# SUPPLIED MATERIAL
----
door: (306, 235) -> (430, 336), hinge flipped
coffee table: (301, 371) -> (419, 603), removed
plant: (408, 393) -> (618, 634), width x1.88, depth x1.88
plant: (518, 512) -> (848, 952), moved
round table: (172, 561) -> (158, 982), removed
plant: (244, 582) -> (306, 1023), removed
----
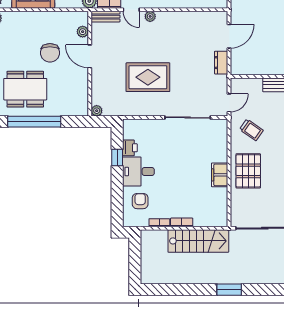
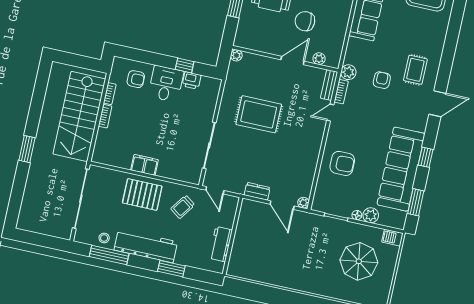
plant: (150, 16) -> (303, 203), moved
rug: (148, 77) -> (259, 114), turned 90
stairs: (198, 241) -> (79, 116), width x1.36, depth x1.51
----
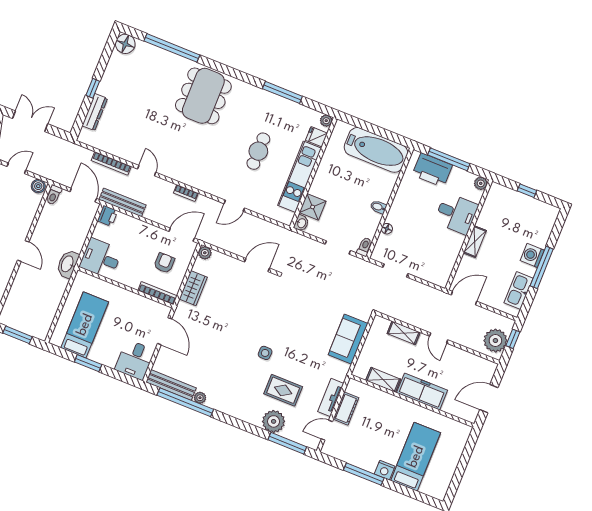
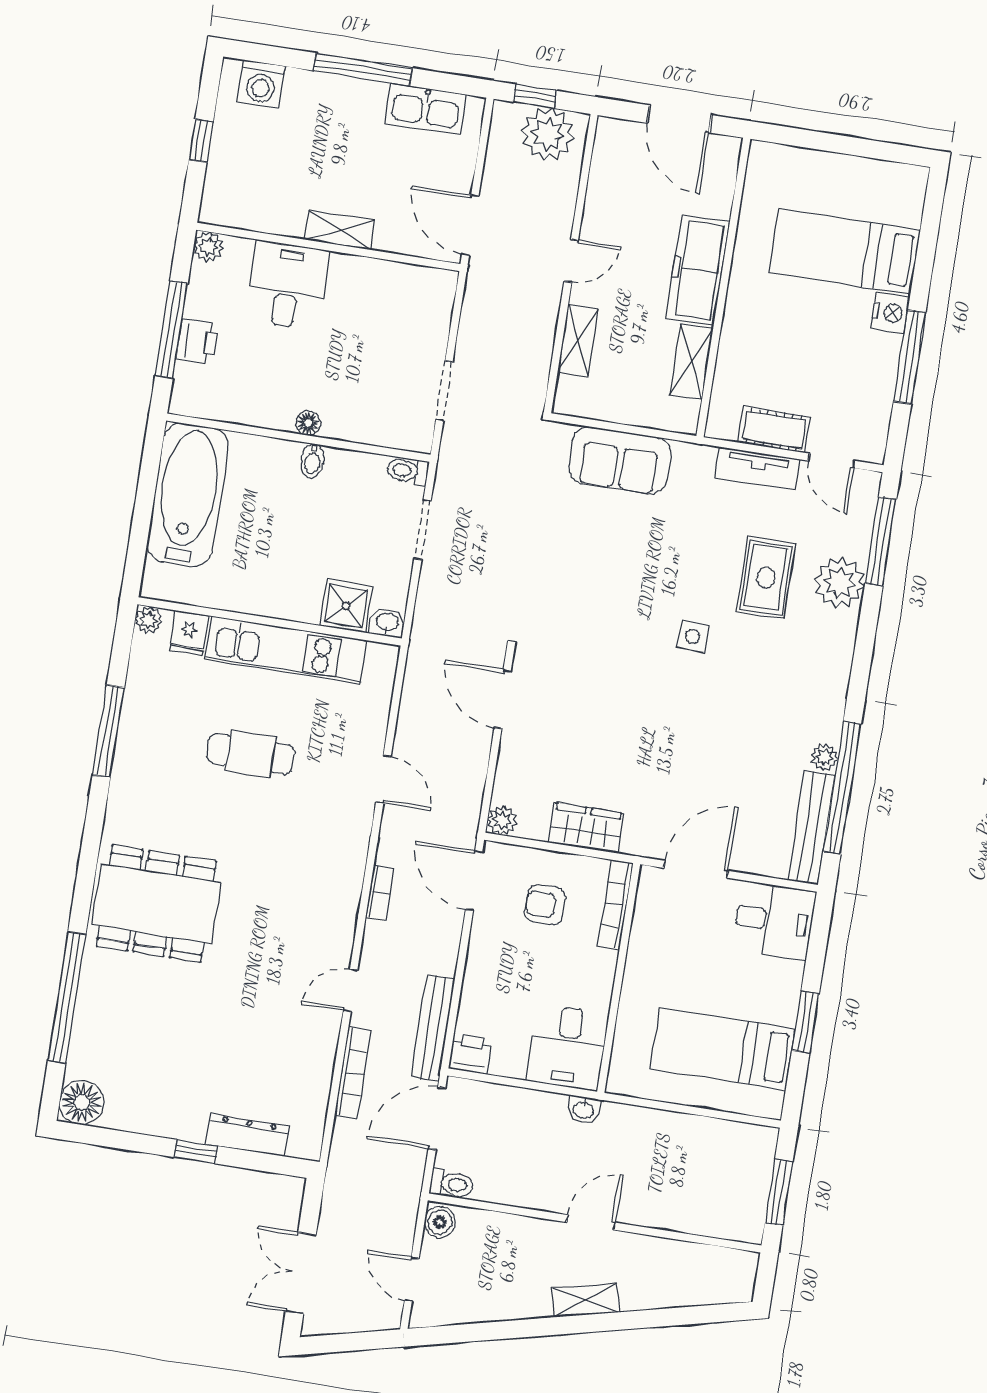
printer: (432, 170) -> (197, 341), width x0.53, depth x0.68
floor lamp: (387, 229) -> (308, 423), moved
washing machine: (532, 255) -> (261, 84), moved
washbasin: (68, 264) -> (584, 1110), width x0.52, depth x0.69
----
# DIRECTIONS
Lines wanted from the listing above: the line with "door: (306, 235) -> (430, 336), hinge flipped" up to and including the line with "plant: (244, 582) -> (306, 1023), removed". Please write them out exactly, adding nothing else.

# TASK OUTPUT
door: (306, 235) -> (430, 336), hinge flipped
coffee table: (301, 371) -> (419, 603), removed
plant: (408, 393) -> (618, 634), width x1.88, depth x1.88
plant: (518, 512) -> (848, 952), moved
round table: (172, 561) -> (158, 982), removed
plant: (244, 582) -> (306, 1023), removed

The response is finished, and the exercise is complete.